Show each line from the listing that includes the word "Playlist".

(The data)
§

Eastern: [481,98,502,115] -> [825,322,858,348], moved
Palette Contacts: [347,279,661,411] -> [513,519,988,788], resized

§

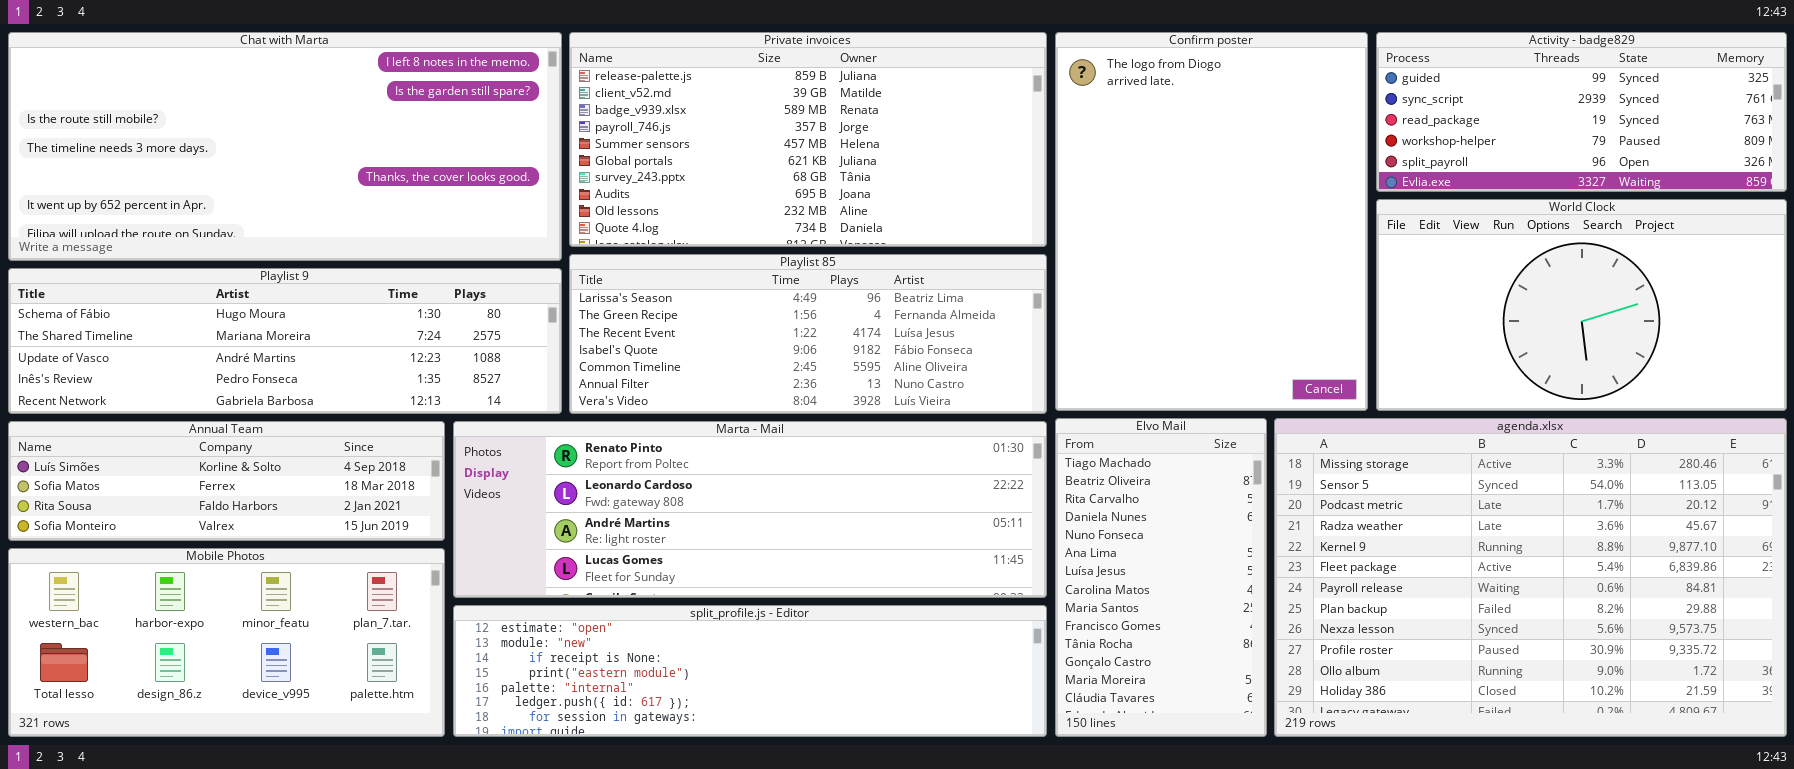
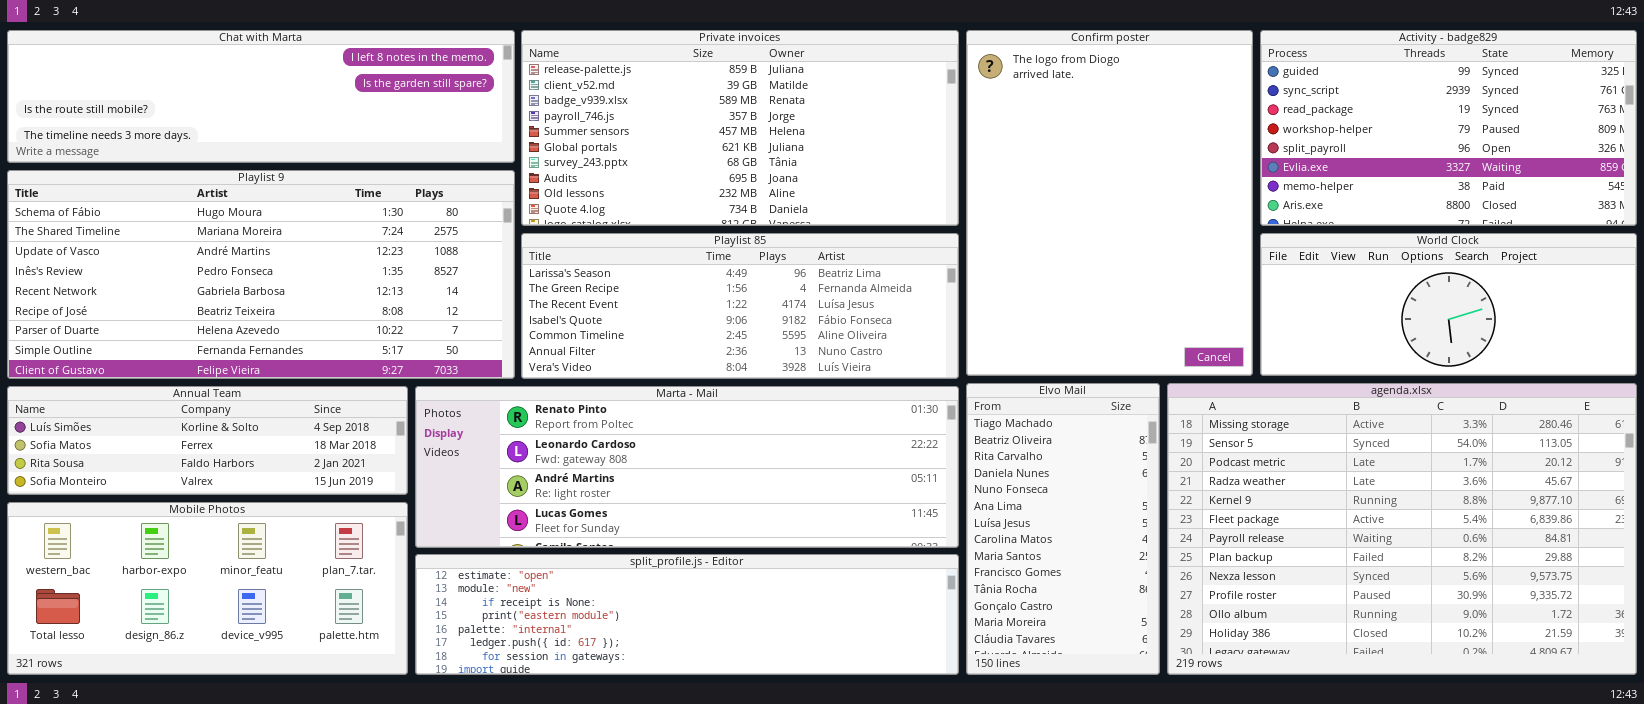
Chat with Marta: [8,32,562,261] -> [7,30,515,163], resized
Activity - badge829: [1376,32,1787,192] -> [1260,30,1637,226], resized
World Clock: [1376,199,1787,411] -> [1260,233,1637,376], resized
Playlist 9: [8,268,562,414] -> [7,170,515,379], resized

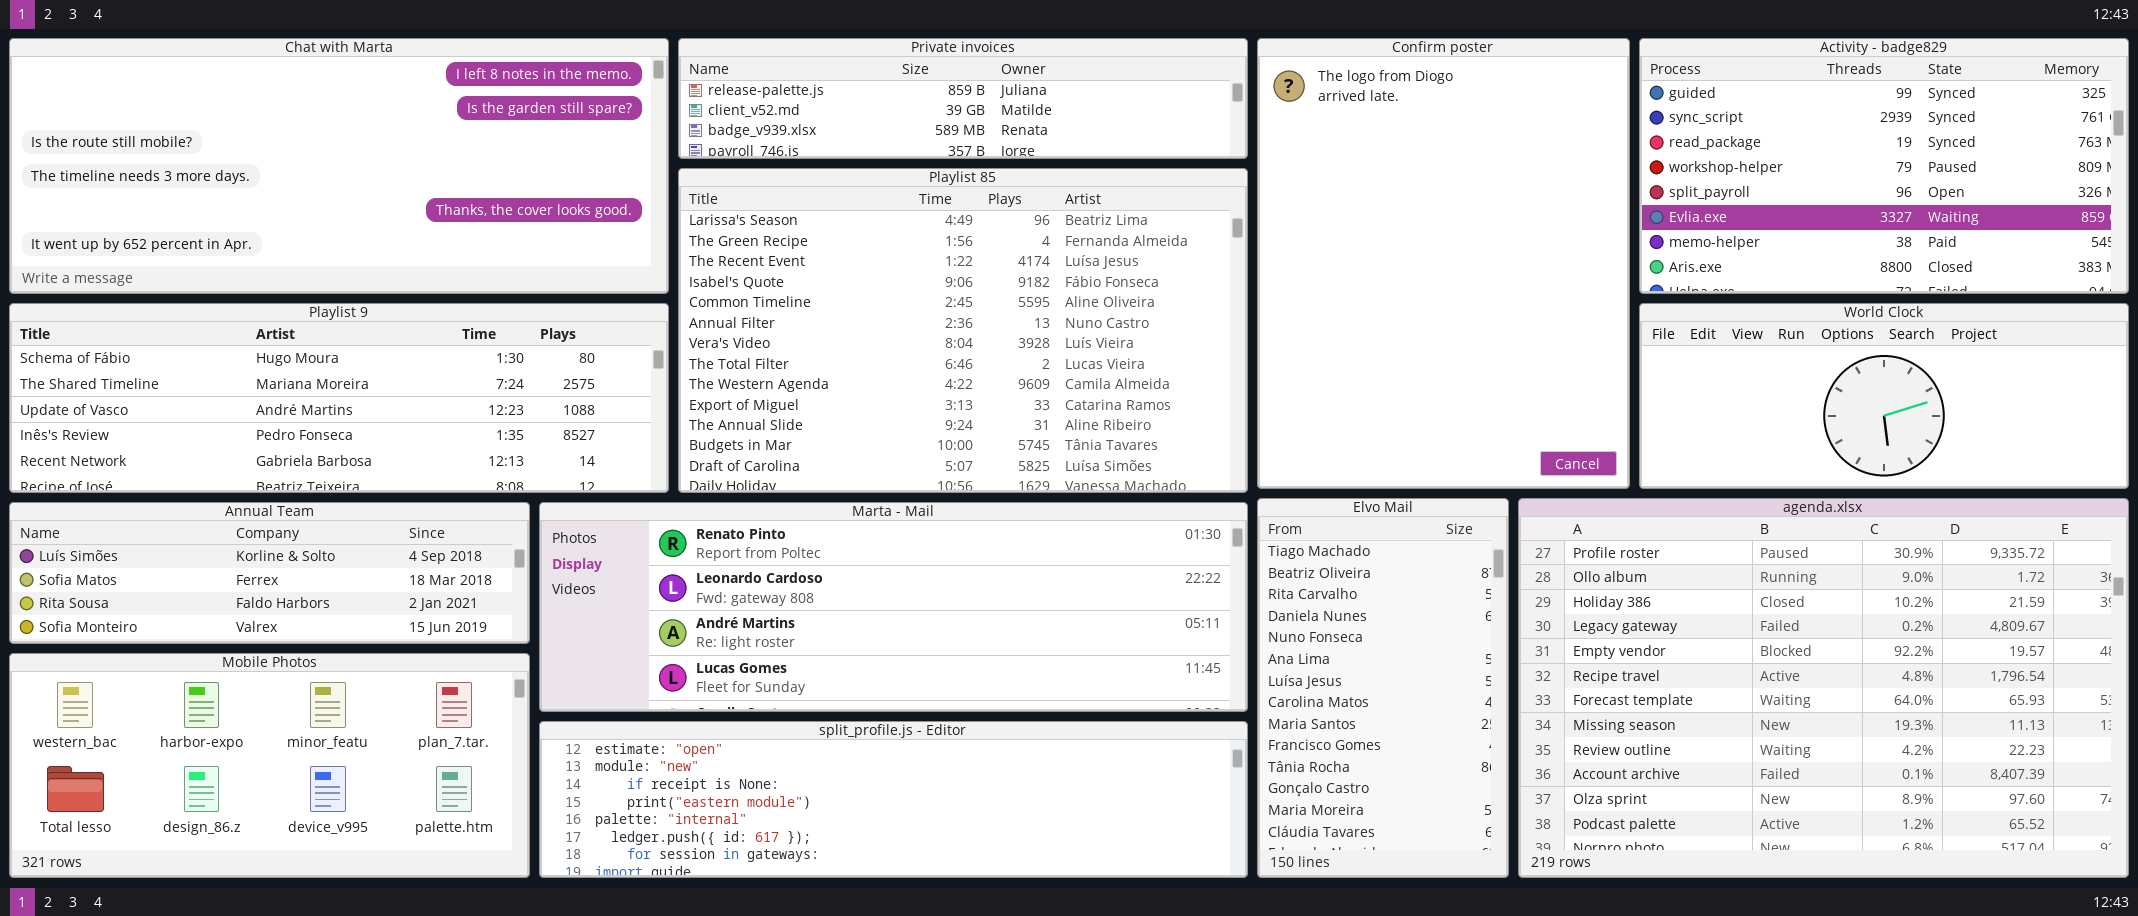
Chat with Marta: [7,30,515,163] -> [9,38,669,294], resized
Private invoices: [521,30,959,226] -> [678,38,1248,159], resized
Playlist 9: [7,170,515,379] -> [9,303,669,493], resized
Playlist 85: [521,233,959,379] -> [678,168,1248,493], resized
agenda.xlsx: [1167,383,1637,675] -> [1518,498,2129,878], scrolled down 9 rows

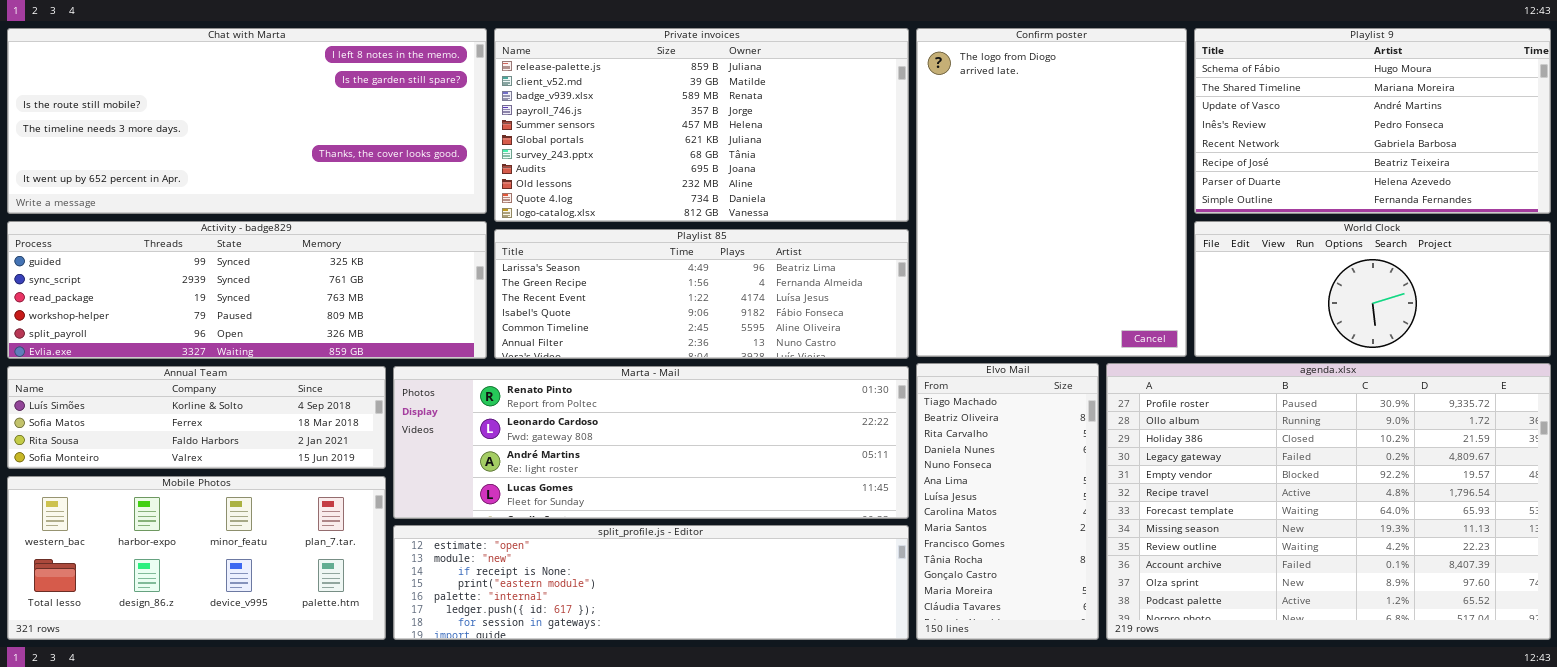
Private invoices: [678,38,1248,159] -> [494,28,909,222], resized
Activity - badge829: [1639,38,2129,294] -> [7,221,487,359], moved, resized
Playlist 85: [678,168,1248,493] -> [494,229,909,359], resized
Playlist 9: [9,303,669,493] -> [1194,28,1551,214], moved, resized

§

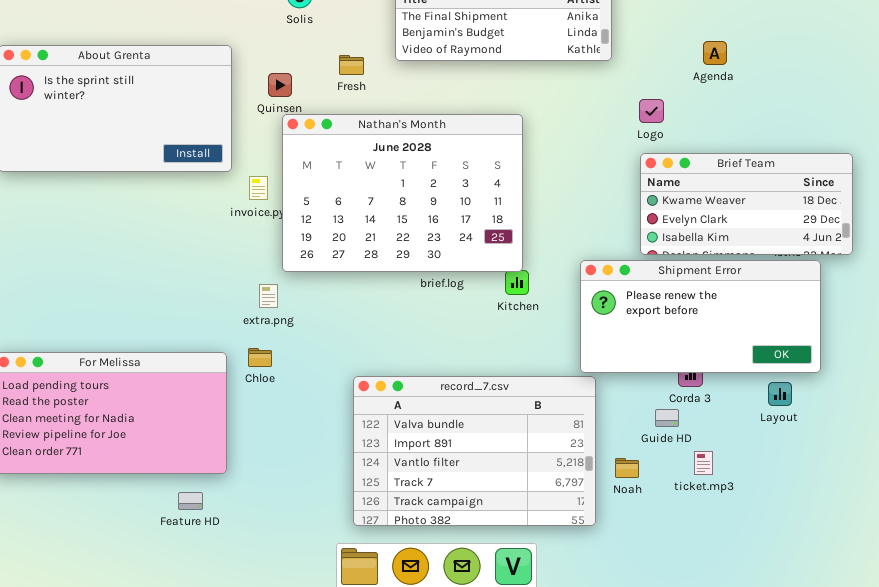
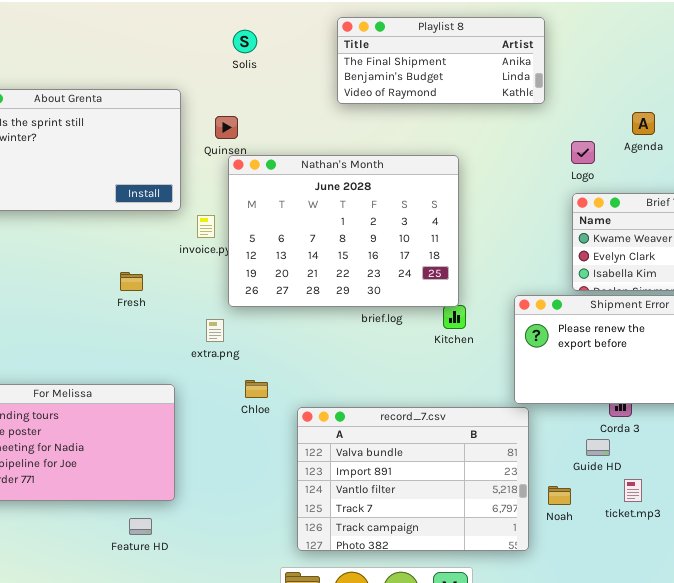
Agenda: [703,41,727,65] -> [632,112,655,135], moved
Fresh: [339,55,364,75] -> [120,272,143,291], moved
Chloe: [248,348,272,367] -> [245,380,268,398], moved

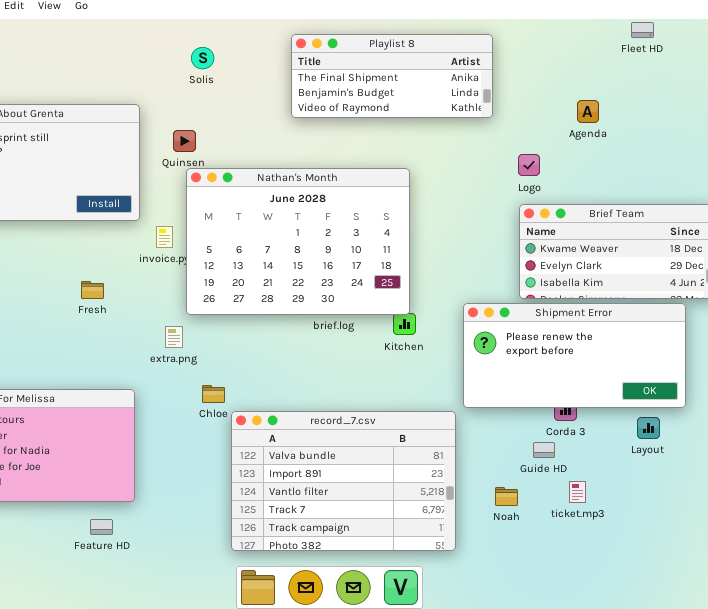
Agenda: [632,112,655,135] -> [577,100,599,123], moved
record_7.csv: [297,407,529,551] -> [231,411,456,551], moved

§

(Response)
Playlist 9: [8,268,562,414] -> [7,170,515,379], resized
Playlist 9: [7,170,515,379] -> [9,303,669,493], resized
Playlist 85: [521,233,959,379] -> [678,168,1248,493], resized
Playlist 85: [678,168,1248,493] -> [494,229,909,359], resized
Playlist 9: [9,303,669,493] -> [1194,28,1551,214], moved, resized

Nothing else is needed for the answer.